- _WRITTEN TASK_: Can you print every entry below line for line, with no changes, and leave out the pictures?

# start of DATA PROVIDED

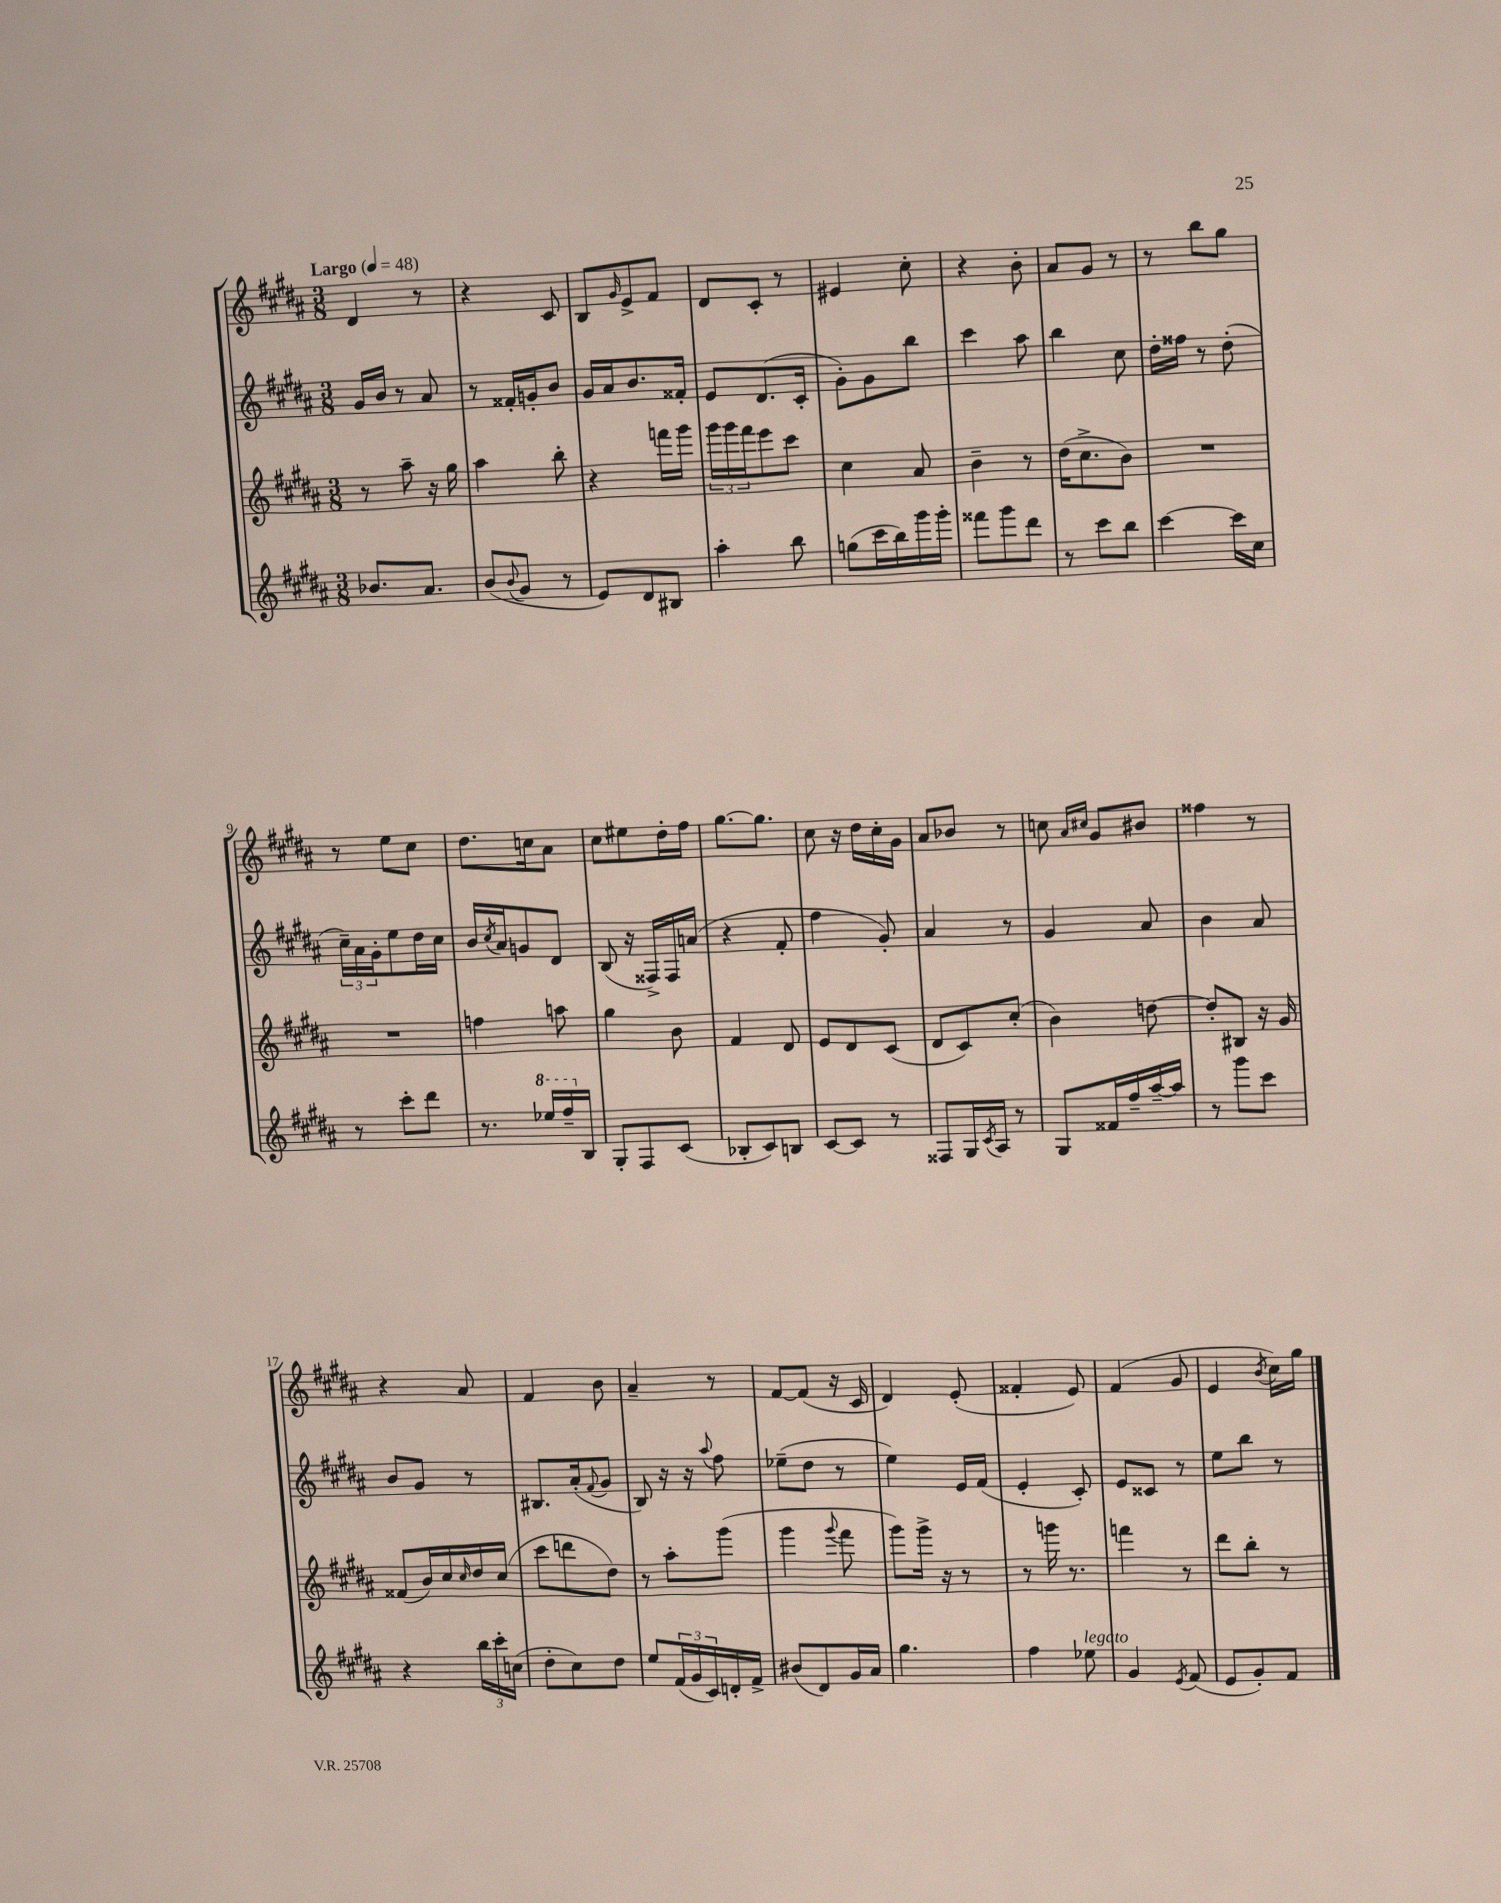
<<
\new StaffGroup <<
\new Staff = "s0" {
    \clef treble \key b \major \numericTimeSignature \time 3/8 \tempo "Largo" 4 = 48
    dis'4 r8 |
    r4 cis'8 |
    b8 \grace { gis'16 } e'8-> fis'8 |
    dis'8 cis'8-. r8 |
    eis'4 cis''8-. |
    r4 b'8-. |
    ais'8 gis'8 r8 |
    r8 b''8 gis''8 |
    r8 e''8 cis''8 |
    dis''8. c''16 ais'8 |
    cis''8 eis''8 dis''16-. fis''16 |
    gis''8.~ gis''8. |
    cis''8 r16 dis''16 cis''16-. gis'16 |
    ais'8 bes'8 r8 |
    c''8 \grace { ais'16 cis''16 } gis'8 bis'8 |
    fisis''4 r8 |
    r4 ais'8 |
    fis'4 b'8 |
    ais'4-- r8 |
    fis'8~ fis'8( r16 cis'16 |
    dis'4) e'8-.( |
    fisis'4-. e'8) |
    fis'4( gis'8 |
    e'4 \acciaccatura { b'8 } cis''16) gis''16 \bar "|." |
}
\new Staff = "s1" {
    \clef treble \key b \major \numericTimeSignature \time 3/8
    gis'16 b'16 r8 ais'8 |
    r8 fisis'16-. g'16-. b'8 |
    gis'16 ais'16 b'8. fisis'16-. |
    e'8 dis'8.( cis'16-. |
    gis'8-.) gis'8 b''8 |
    cis'''4 ais''8 |
    b''4 cis''8 |
    dis''16-. fisis''16 r8 dis''8-.( |
    \tuplet 3/2 { cis''16--) ais'16 gis'16-. } e''8 dis''16 cis''16 |
    b'16 \acciaccatura { cis''8 } ais'16 g'8 dis'8 |
    b8( r16 fisis16->) fisis16 a'16( |
    r4 fis'8-. |
    fis''4 gis'8-.) |
    ais'4 r8 |
    gis'4 ais'8 |
    b'4 ais'8 |
    b'8 gis'8 r8 |
    bis8. ais'16-.( \appoggiatura { fis'8 } gis'8 |
    b8) r16 r16 \appoggiatura { ais''8 } fis''8 |
    ees''8--( dis''8 r8 |
    e''4) e'16 fis'16( |
    e'4-. cis'8-.) |
    e'8 cisis'8 r8 |
    e''8 b''8 r8 \bar "|." |
}
\new Staff = "s2" {
    \clef treble \key b \major \numericTimeSignature \time 3/8
    r8 ais''8-- r16 gis''16 |
    ais''4 b''8-. |
    r4 f'''16 gis'''16 |
    \tuplet 3/2 { gis'''16 gis'''16 fis'''16 } e'''8 cis'''8 |
    cis''4 ais'8 |
    b'4-- r8 |
    dis''16( cis''8.-> b'8) |
    R4. |
    R4. |
    f''4 a''8 |
    gis''4 b'8 |
    fis'4 dis'8 |
    e'8 dis'8 cis'8( |
    dis'8 cis'8) cis''8-.( |
    b'4) d''8~ |
    d''8-. bis8 r16 gis'16 |
    fisis'8( b'16) cis''16 \grace { cis''16 } dis''16 cis''16( |
    cis'''8 d'''8 dis''8) |
    r8 ais''8-. gis'''8( |
    gis'''4 \appoggiatura { gis'''8 } fis'''8 |
    gis'''8) gis'''16-> r16 r8 |
    r8 g'''16 r8. |
    f'''4 r8 |
    dis'''8 b''8-. r8 \bar "|." |
}
\new Staff = "s3" {
    \clef treble \key b \major \numericTimeSignature \time 3/8
    bes'8. ais'8. |
    b'8( \appoggiatura { b'8 } gis'8 r8 |
    e'8) dis'8 bis8 |
    ais''4-. b''8 |
    g''8( cis'''16 b''16) gis'''16 gis'''16-. |
    fisis'''8 gis'''8 dis'''8 |
    r8 cis'''8 b''8 |
    cis'''4~ cis'''16 cis''16 |
    r8 cis'''8-. dis'''8 |
    r8. \ottava #1 ees'''16 fis'''16-- \ottava #0 b16 |
    gis8-. fis8 cis'8( |
    bes8-. cis'8) b8 |
    cis'8~ cis'8 r8 |
    fisis8 gis16 \acciaccatura { cis'8 } ais16 r8 |
    gis8 fisis'16 fis''16-- ais''16~-- ais''16 |
    r8 gis'''8 cis'''8 |
    r4 \tuplet 3/2 { b''16 cis'''16-. c''16( } |
    dis''8-. cis''8) dis''8 |
    e''8 \tuplet 3/2 { fis'16( gis'16 cis'16) } d'16-. fis'16-> |
    bis'8( dis'8) gis'16 ais'16 |
    gis''4. |
    fis''4 ees''8^\markup { \italic "legato" } |
    gis'4 \acciaccatura { e'8 } fis'8( |
    e'8 gis'8-.) fis'8 \bar "|." |
}
>>
>>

# end of DATA PROVIDED

- _WRITTEN ANSWER_:
<<
\new StaffGroup <<
\new Staff = "s0" {
    \clef treble \key b \major \numericTimeSignature \time 3/8 \tempo "Largo" 4 = 48
    dis'4 r8 |
    r4 cis'8 |
    b8 \grace { gis'16 } e'8-> fis'8 |
    dis'8 cis'8-. r8 |
    eis'4 cis''8-. |
    r4 b'8-. |
    ais'8 gis'8 r8 |
    r8 b''8 gis''8 |
    r8 e''8 cis''8 |
    dis''8. c''16 ais'8 |
    cis''8 eis''8 dis''16-. fis''16 |
    gis''8.~ gis''8. |
    cis''8 r16 dis''16 cis''16-. gis'16 |
    ais'8 bes'8 r8 |
    c''8 \grace { ais'16 cis''16 } gis'8 bis'8 |
    fisis''4 r8 |
    r4 ais'8 |
    fis'4 b'8 |
    ais'4-- r8 |
    fis'8~ fis'8( r16 cis'16 |
    dis'4) e'8-.( |
    fisis'4-. e'8) |
    fis'4( gis'8 |
    e'4 \acciaccatura { b'8 } cis''16) gis''16 \bar "|." |
}
\new Staff = "s1" {
    \clef treble \key b \major \numericTimeSignature \time 3/8
    gis'16 b'16 r8 ais'8 |
    r8 fisis'16-. g'16-. b'8 |
    gis'16 ais'16 b'8. fisis'16-. |
    e'8 dis'8.( cis'16-. |
    gis'8-.) gis'8 b''8 |
    cis'''4 ais''8 |
    b''4 cis''8 |
    dis''16-. fisis''16 r8 dis''8-.( |
    \tuplet 3/2 { cis''16--) ais'16 gis'16-. } e''8 dis''16 cis''16 |
    b'16 \acciaccatura { cis''8 } ais'16 g'8 dis'8 |
    b8( r16 fisis16->) fisis16 a'16( |
    r4 fis'8-. |
    fis''4 gis'8-.) |
    ais'4 r8 |
    gis'4 ais'8 |
    b'4 ais'8 |
    b'8 gis'8 r8 |
    bis8. ais'16-.( \appoggiatura { fis'8 } gis'8 |
    b8) r16 r16 \appoggiatura { ais''8 } fis''8 |
    ees''8--( dis''8 r8 |
    e''4) e'16 fis'16( |
    e'4-. cis'8-.) |
    e'8 cisis'8 r8 |
    e''8 b''8 r8 \bar "|." |
}
\new Staff = "s2" {
    \clef treble \key b \major \numericTimeSignature \time 3/8
    r8 ais''8-- r16 gis''16 |
    ais''4 b''8-. |
    r4 f'''16 gis'''16 |
    \tuplet 3/2 { gis'''16 gis'''16 fis'''16 } e'''8 cis'''8 |
    cis''4 ais'8 |
    b'4-- r8 |
    dis''16( cis''8.-> b'8) |
    R4. |
    R4. |
    f''4 a''8 |
    gis''4 b'8 |
    fis'4 dis'8 |
    e'8 dis'8 cis'8( |
    dis'8 cis'8) cis''8-.( |
    b'4) d''8~ |
    d''8-. bis8 r16 gis'16 |
    fisis'8( b'16) cis''16 \grace { cis''16 } dis''16 cis''16( |
    cis'''8 d'''8 dis''8) |
    r8 ais''8-. gis'''8( |
    gis'''4 \appoggiatura { gis'''8 } fis'''8 |
    gis'''8) gis'''16-> r16 r8 |
    r8 g'''16 r8. |
    f'''4 r8 |
    dis'''8 b''8-. r8 \bar "|." |
}
\new Staff = "s3" {
    \clef treble \key b \major \numericTimeSignature \time 3/8
    bes'8. ais'8. |
    b'8( \appoggiatura { b'8 } gis'8 r8 |
    e'8) dis'8 bis8 |
    ais''4-. b''8 |
    g''8( cis'''16 b''16) gis'''16 gis'''16-. |
    fisis'''8 gis'''8 dis'''8 |
    r8 cis'''8 b''8 |
    cis'''4~ cis'''16 cis''16 |
    r8 cis'''8-. dis'''8 |
    r8. \ottava #1 ees'''16 fis'''16-- \ottava #0 b16 |
    gis8-. fis8 cis'8( |
    bes8-. cis'8) b8 |
    cis'8~ cis'8 r8 |
    fisis8 gis16 \acciaccatura { cis'8 } ais16 r8 |
    gis8 fisis'16 fis''16-- ais''16~-- ais''16 |
    r8 gis'''8 cis'''8 |
    r4 \tuplet 3/2 { b''16 cis'''16-. c''16( } |
    dis''8-. cis''8) dis''8 |
    e''8 \tuplet 3/2 { fis'16( gis'16 cis'16) } d'16-. fis'16-> |
    bis'8( dis'8) gis'16 ais'16 |
    gis''4. |
    fis''4 ees''8^\markup { \italic "legato" } |
    gis'4 \acciaccatura { e'8 } fis'8( |
    e'8 gis'8-.) fis'8 \bar "|." |
}
>>
>>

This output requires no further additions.